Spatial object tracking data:

········

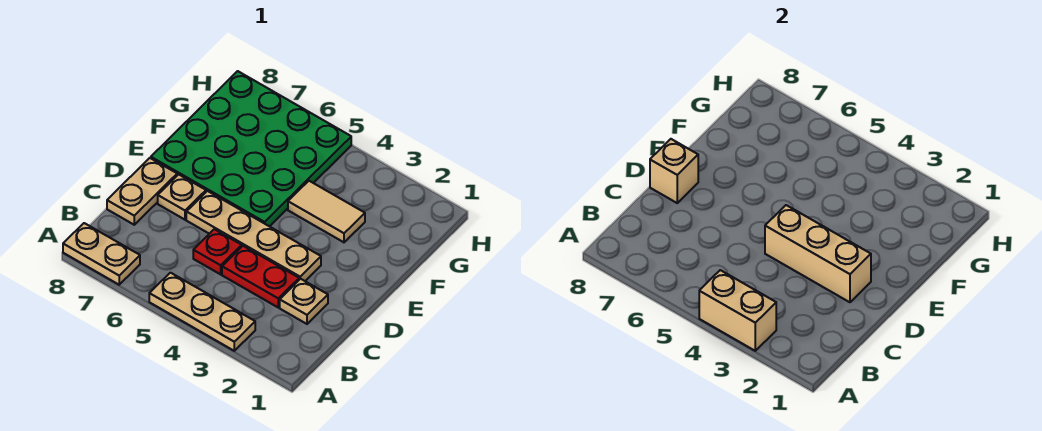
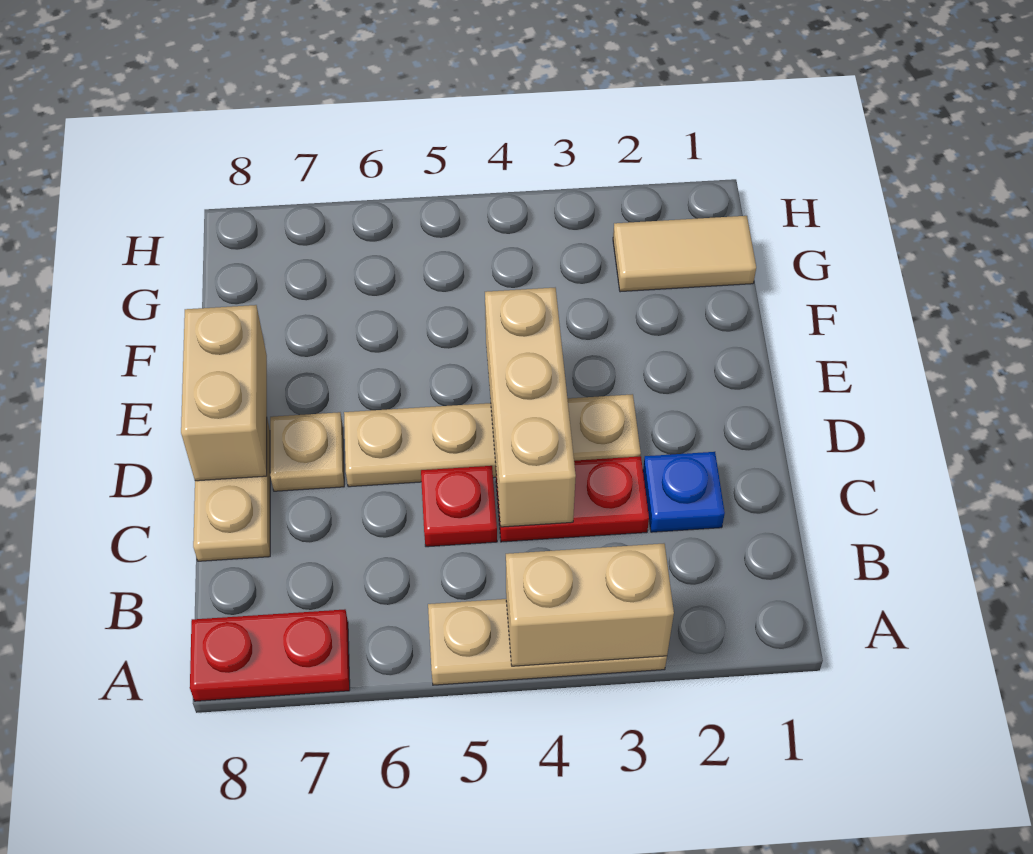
tan plate A7:A8 level 1 -> red plate A7:A8 level 1
tan plate C2 level 1 -> blue plate C2 level 1
tan brick D2:D4 level 2 -> tan brick C4:E4 level 2
tan brick D8 level 2 -> tan brick D8:E8 level 2
green plate E5:H8 level 1 -> none
tan tile F3:F4 level 1 -> tan tile G1:G2 level 1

········

DIRECTIONS: Your answer should consist of the lines from the line with "tan plate C2 level 1 -> blue plate C2 level 1" through the last line of the data, set down exactly, both included.

COMPLETED EXERCISE:
tan plate C2 level 1 -> blue plate C2 level 1
tan brick D2:D4 level 2 -> tan brick C4:E4 level 2
tan brick D8 level 2 -> tan brick D8:E8 level 2
green plate E5:H8 level 1 -> none
tan tile F3:F4 level 1 -> tan tile G1:G2 level 1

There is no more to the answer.